For this exercise, retype all the data exactly and exclude every image.

**Recorded information:**
------------------------------
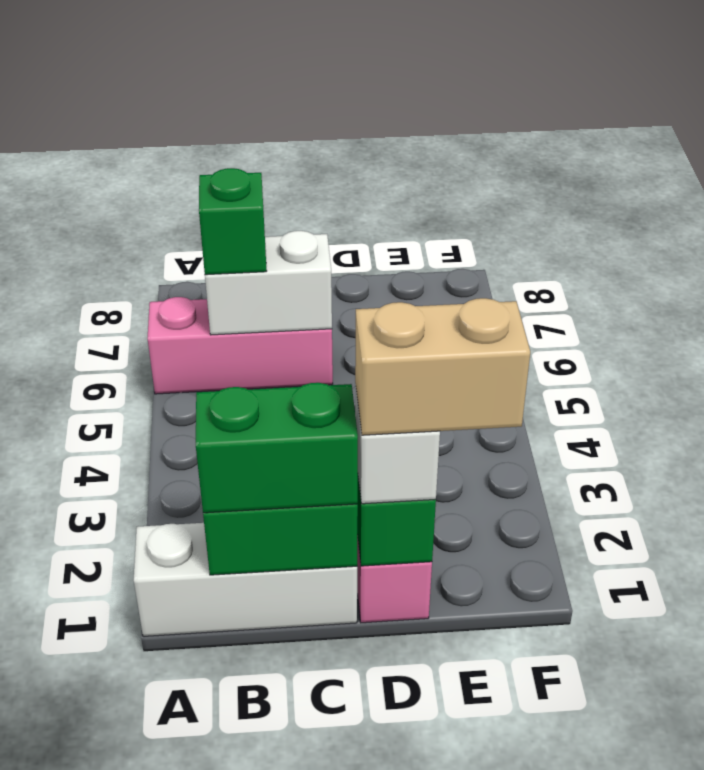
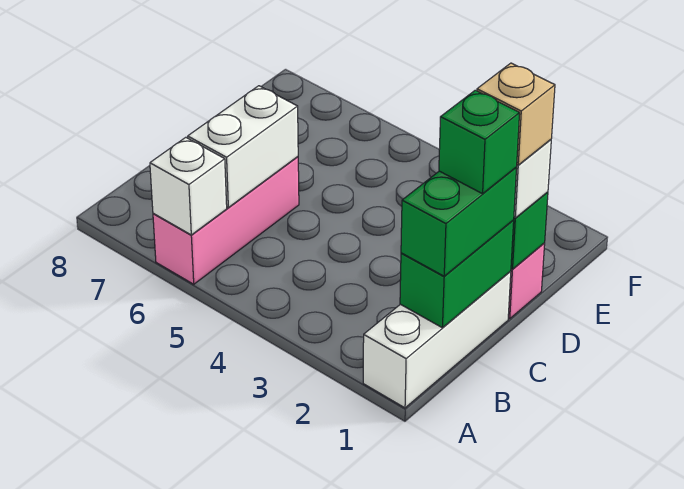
none -> white brick A6 level 2
green brick B6 level 3 -> green brick C1 level 4
tan brick D1:E1 level 4 -> tan brick D1 level 4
------------------------------
**Task solution:**
none -> white brick A6 level 2
green brick B6 level 3 -> green brick C1 level 4
tan brick D1:E1 level 4 -> tan brick D1 level 4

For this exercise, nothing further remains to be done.